* **Source data**
= Beginning of Section =
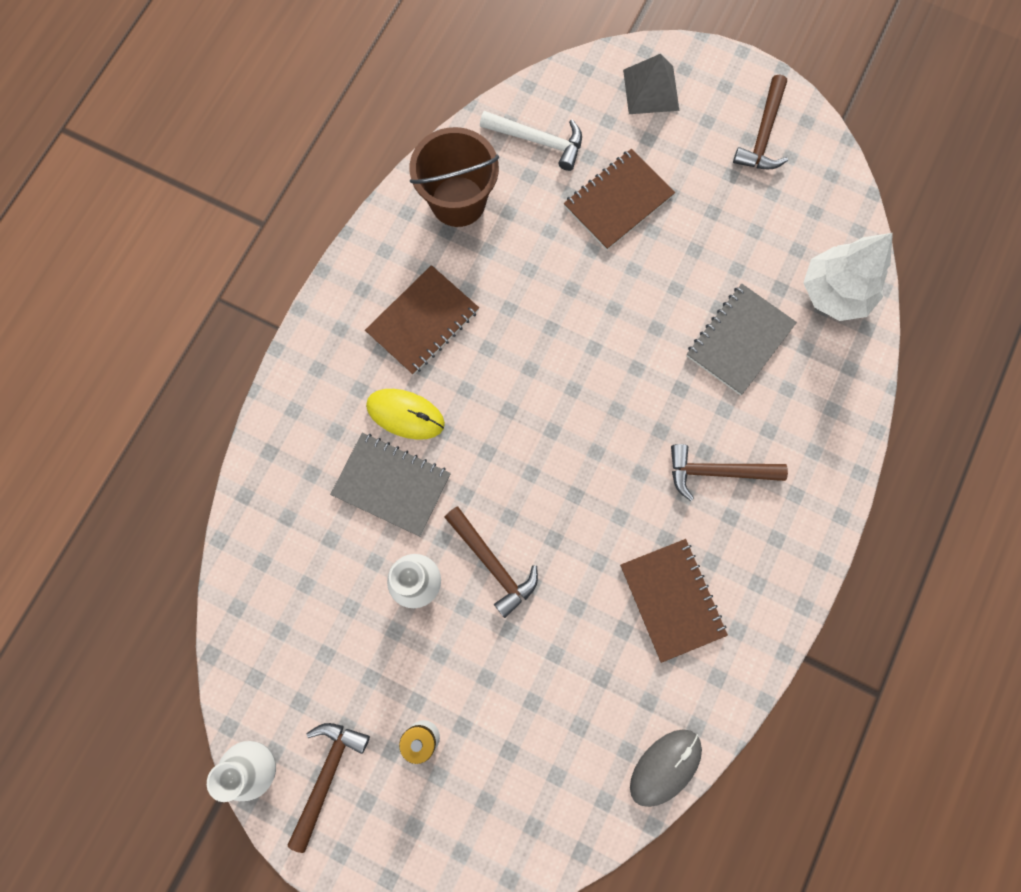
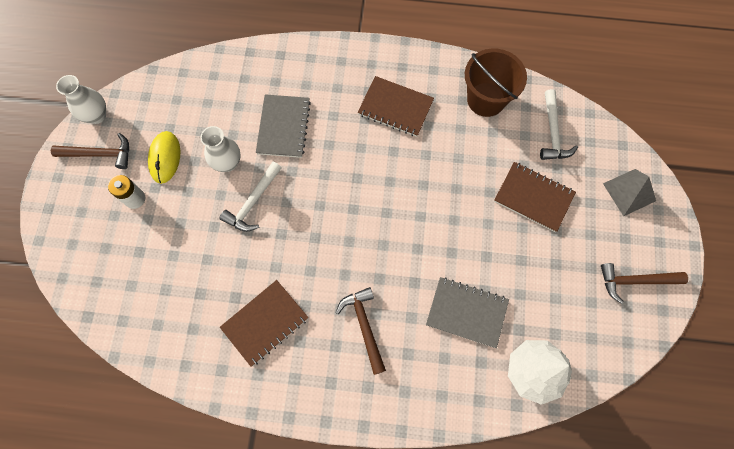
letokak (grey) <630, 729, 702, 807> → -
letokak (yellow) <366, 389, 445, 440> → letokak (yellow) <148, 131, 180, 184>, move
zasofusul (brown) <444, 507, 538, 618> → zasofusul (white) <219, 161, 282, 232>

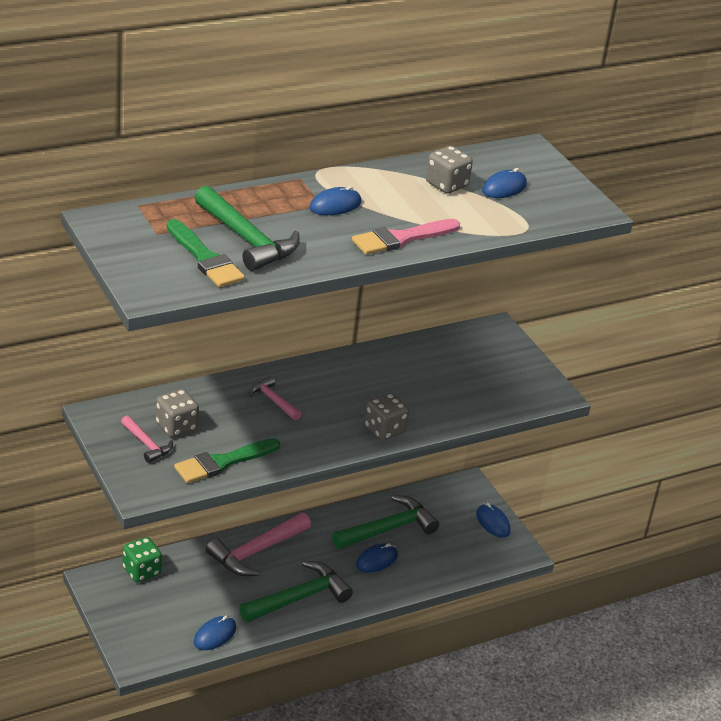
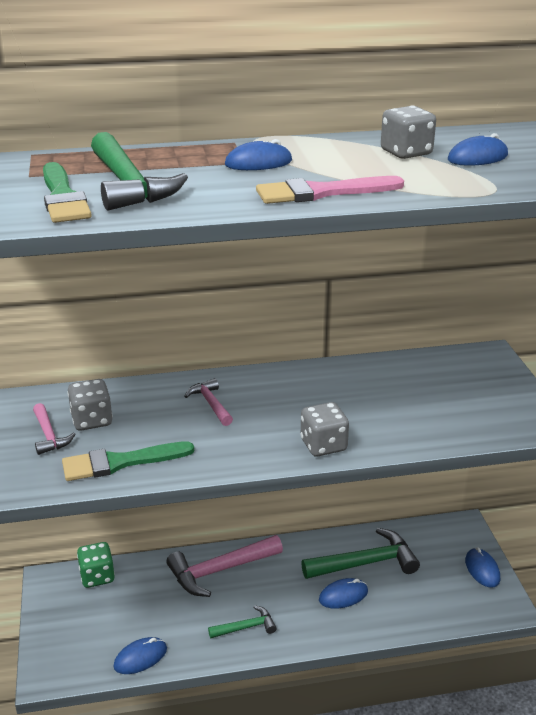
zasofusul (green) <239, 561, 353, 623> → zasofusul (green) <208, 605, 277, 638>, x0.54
= End of Section =
* **Exercise goal**
An acceptable answer consists of the lines above from the one holding "letokak (yellow) <366, 389, 445, 440>" to the end of the data, repeated exactly and containing no pictures.

* **Answer section**
letokak (yellow) <366, 389, 445, 440> → letokak (yellow) <148, 131, 180, 184>, move
zasofusul (brown) <444, 507, 538, 618> → zasofusul (white) <219, 161, 282, 232>

zasofusul (green) <239, 561, 353, 623> → zasofusul (green) <208, 605, 277, 638>, x0.54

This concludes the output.